Print the listing below exactly, leaving nothing out.

────────────────

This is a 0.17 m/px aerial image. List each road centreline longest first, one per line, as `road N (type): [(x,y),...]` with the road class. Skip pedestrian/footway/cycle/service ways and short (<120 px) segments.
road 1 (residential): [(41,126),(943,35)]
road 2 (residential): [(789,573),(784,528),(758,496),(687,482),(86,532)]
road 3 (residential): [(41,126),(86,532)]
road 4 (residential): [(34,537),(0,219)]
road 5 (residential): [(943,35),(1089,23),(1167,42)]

────────────────

- Worked solution
This is a 0.17 m/px aerial image. List each road centreline longest first, one per line, as `road N (type): [(x,y),...]` with the road class. Skip pedestrian/footway/cycle/service ways and short (<120 px) segments.
road 1 (residential): [(41,126),(943,35)]
road 2 (residential): [(789,573),(784,528),(758,496),(687,482),(86,532)]
road 3 (residential): [(41,126),(86,532)]
road 4 (residential): [(34,537),(0,219)]
road 5 (residential): [(943,35),(1089,23),(1167,42)]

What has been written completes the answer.